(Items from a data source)
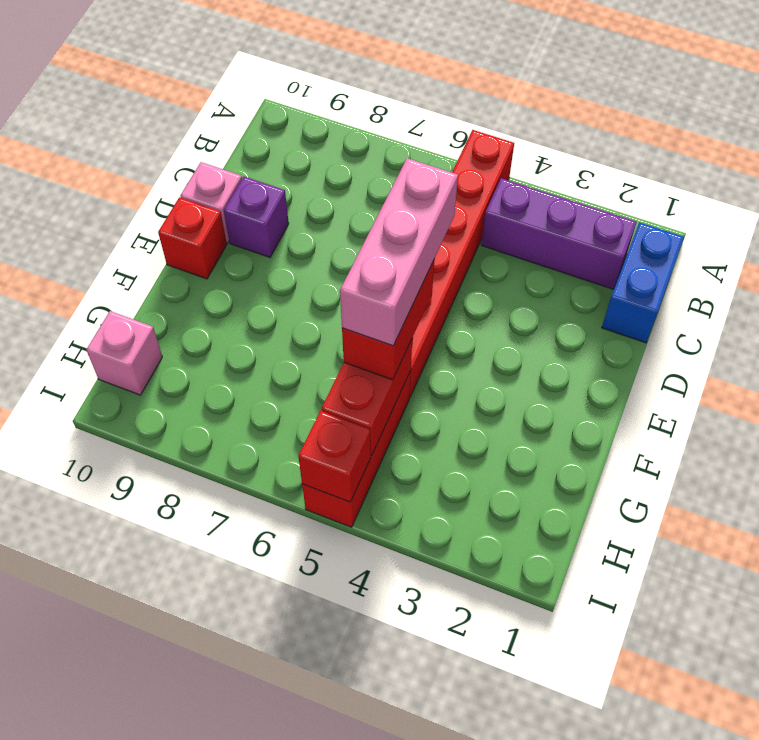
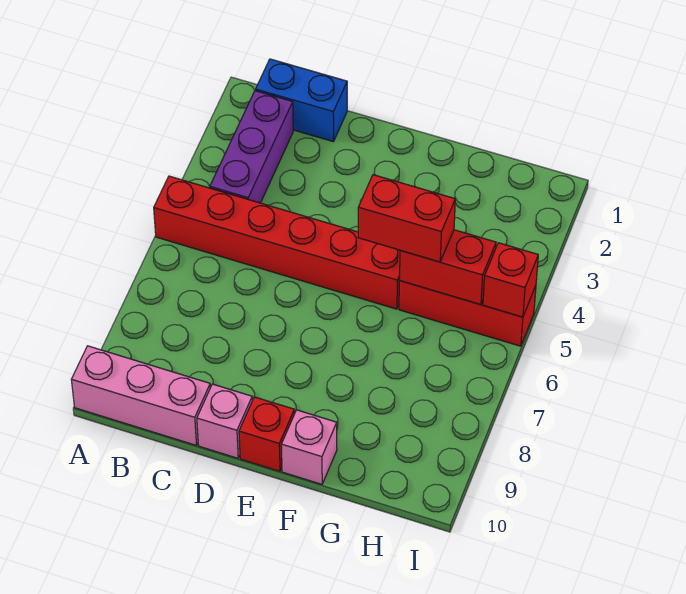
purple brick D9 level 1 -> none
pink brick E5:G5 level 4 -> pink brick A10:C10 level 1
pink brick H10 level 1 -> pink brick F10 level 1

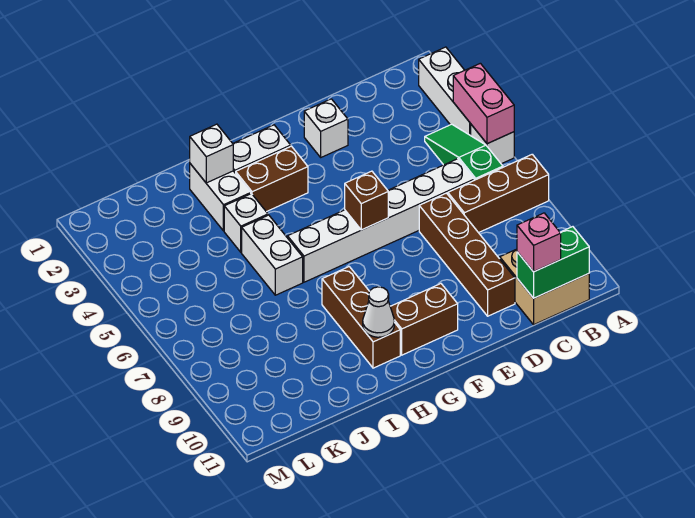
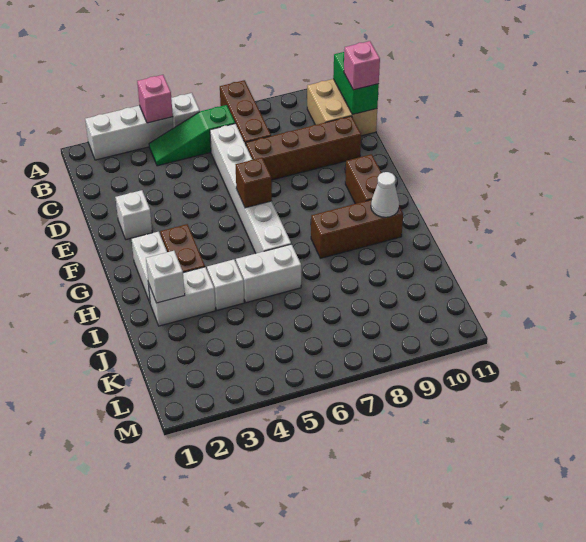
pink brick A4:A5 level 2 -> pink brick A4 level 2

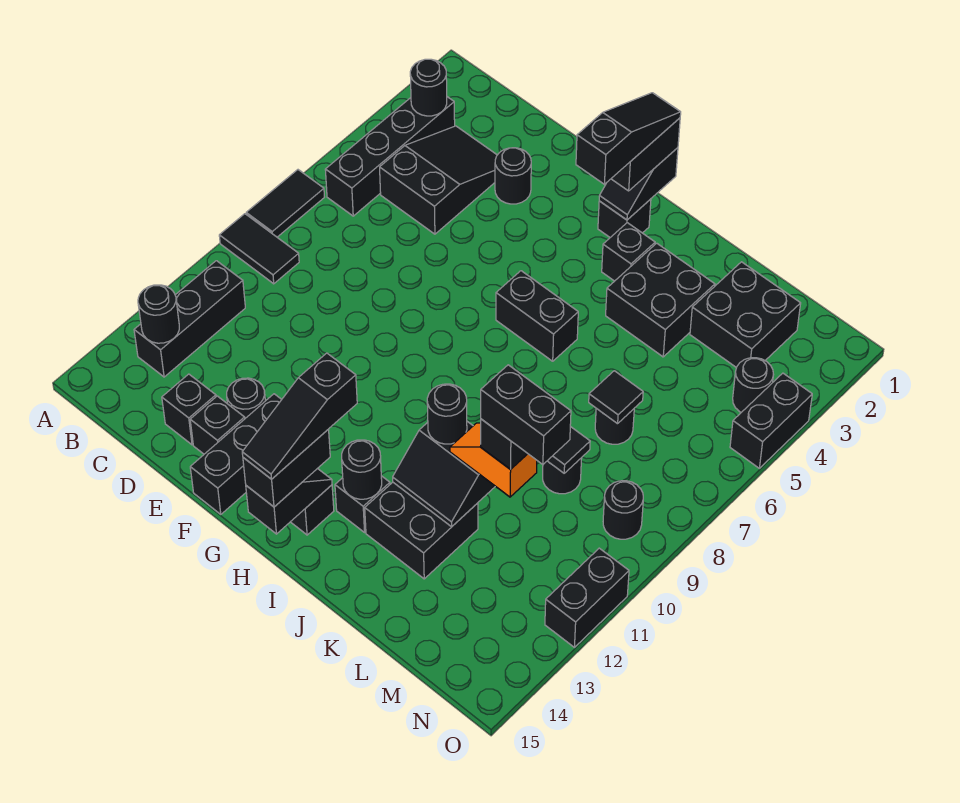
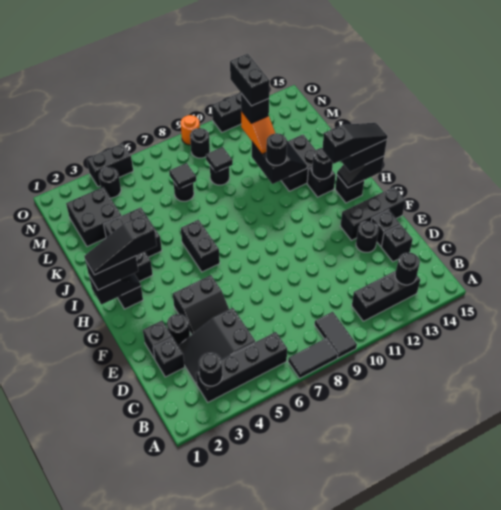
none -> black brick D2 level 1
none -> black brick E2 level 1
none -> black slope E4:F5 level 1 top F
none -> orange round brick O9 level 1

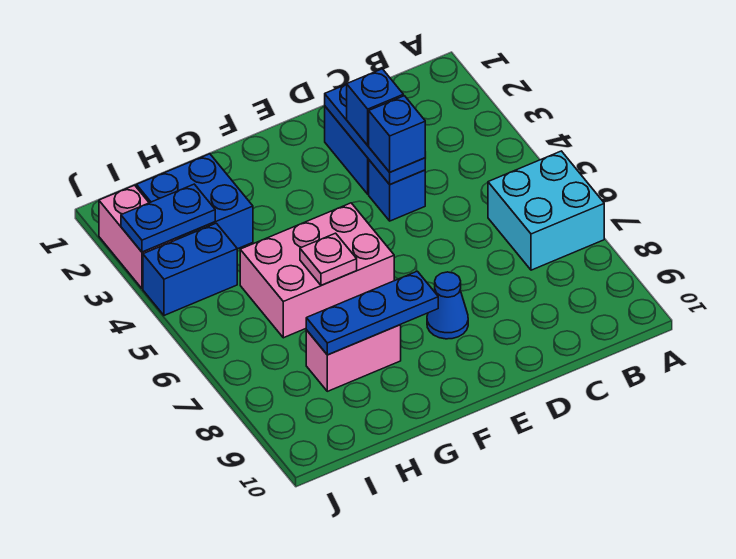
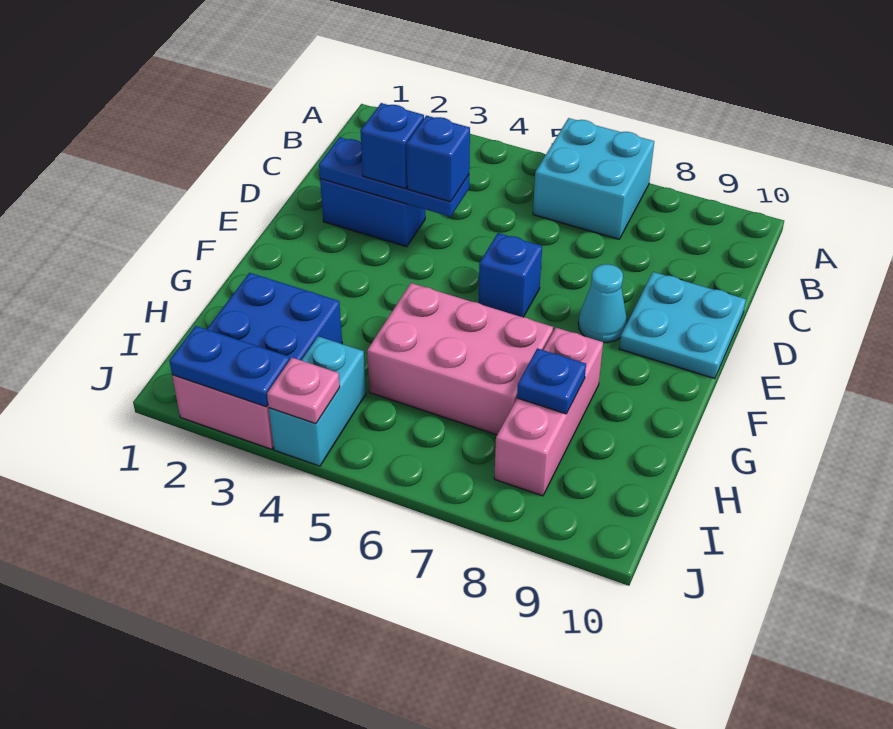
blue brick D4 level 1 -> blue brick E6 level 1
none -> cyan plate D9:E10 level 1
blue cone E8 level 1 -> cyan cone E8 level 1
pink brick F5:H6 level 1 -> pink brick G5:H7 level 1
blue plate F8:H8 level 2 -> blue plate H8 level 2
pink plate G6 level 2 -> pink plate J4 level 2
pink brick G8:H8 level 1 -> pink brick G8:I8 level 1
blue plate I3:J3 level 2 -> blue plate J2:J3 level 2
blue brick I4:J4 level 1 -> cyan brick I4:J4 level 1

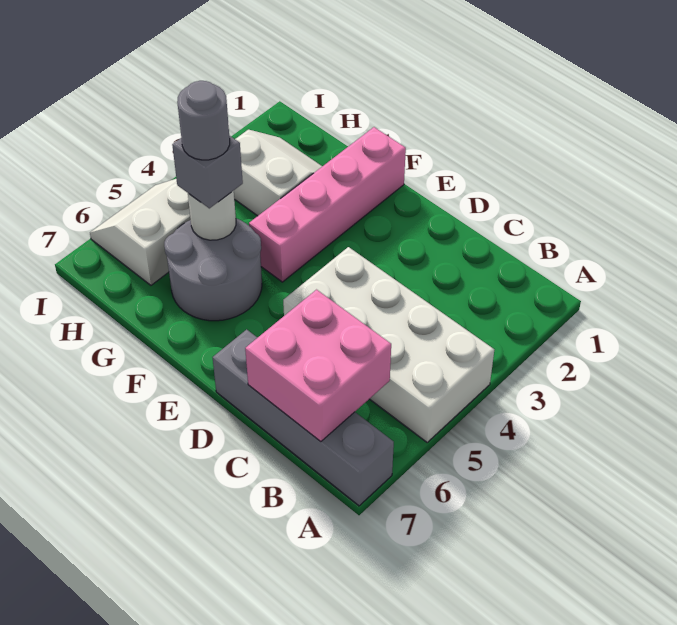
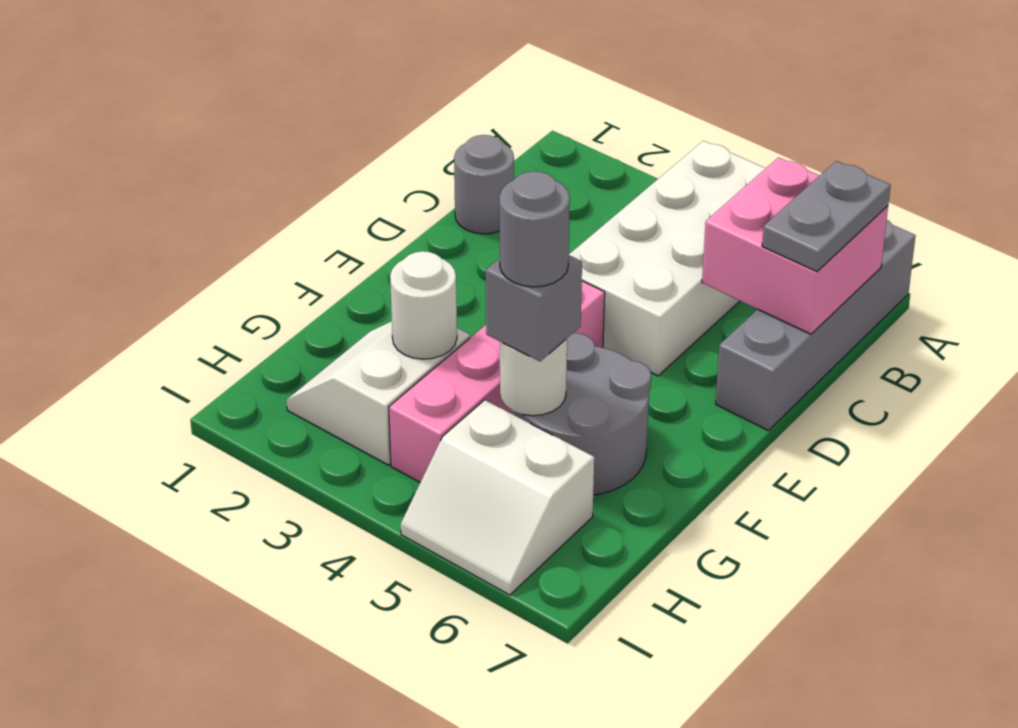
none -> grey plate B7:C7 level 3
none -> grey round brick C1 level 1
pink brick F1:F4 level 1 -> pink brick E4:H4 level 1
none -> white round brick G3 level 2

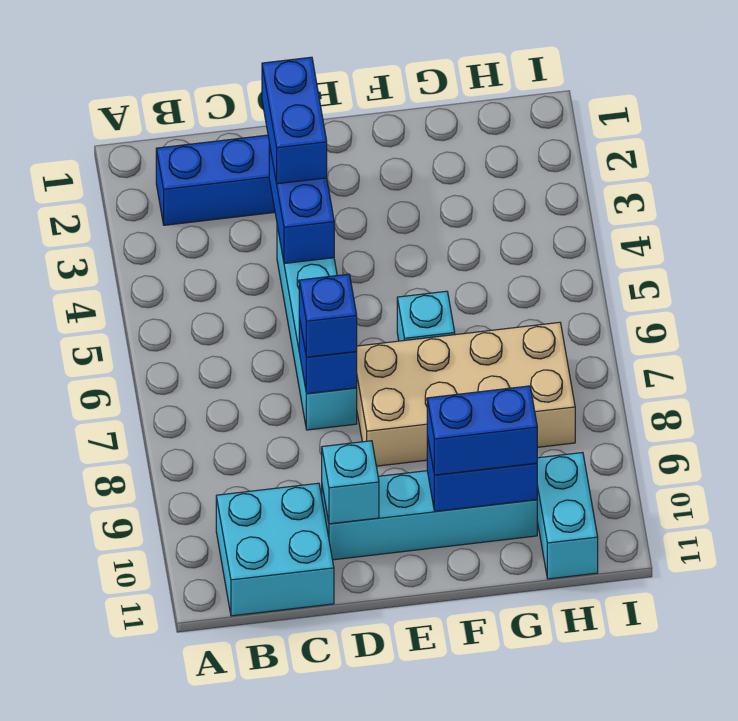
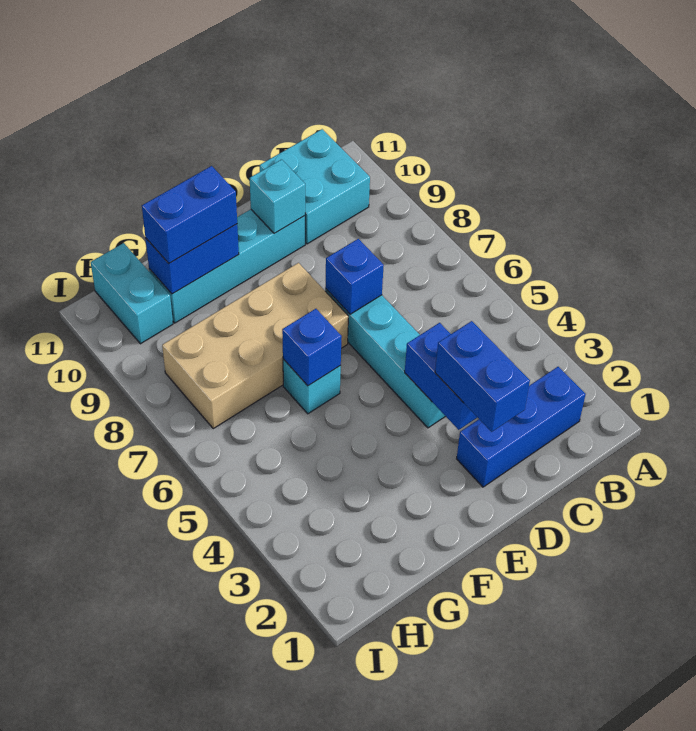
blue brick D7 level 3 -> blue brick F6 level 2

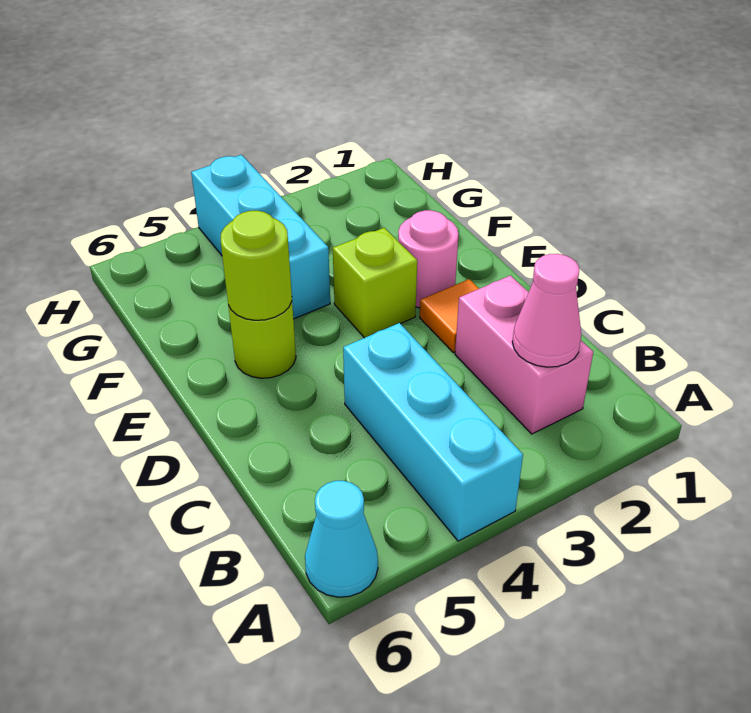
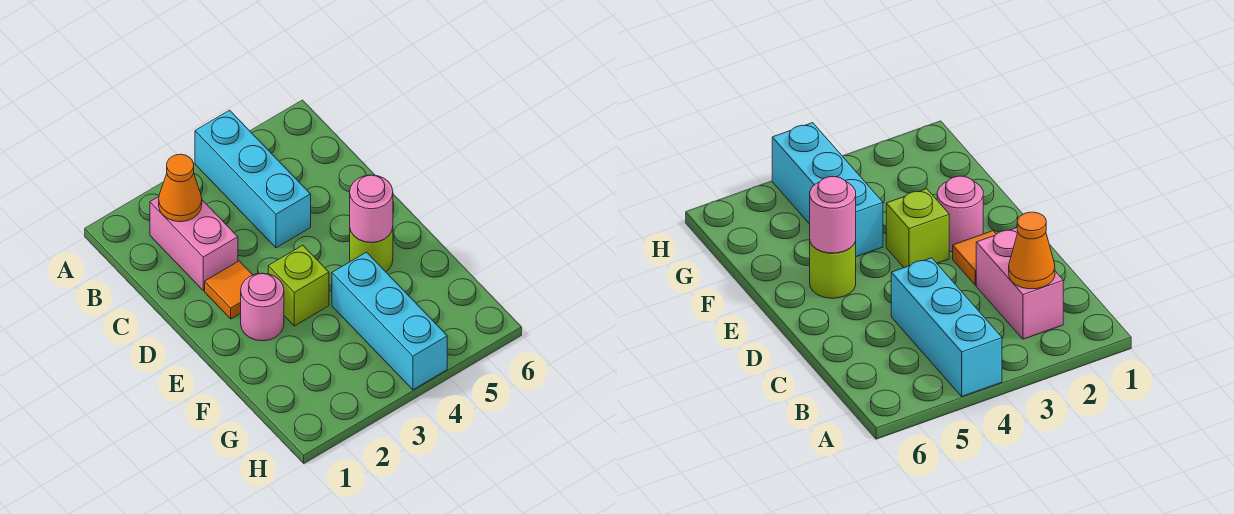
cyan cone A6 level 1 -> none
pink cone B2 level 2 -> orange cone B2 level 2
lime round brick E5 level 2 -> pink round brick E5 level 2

What you need to do »
Go over the data above and copy every line that has the word "orange" in it.

Answer to this exercise »
none -> orange round brick O9 level 1
pink cone B2 level 2 -> orange cone B2 level 2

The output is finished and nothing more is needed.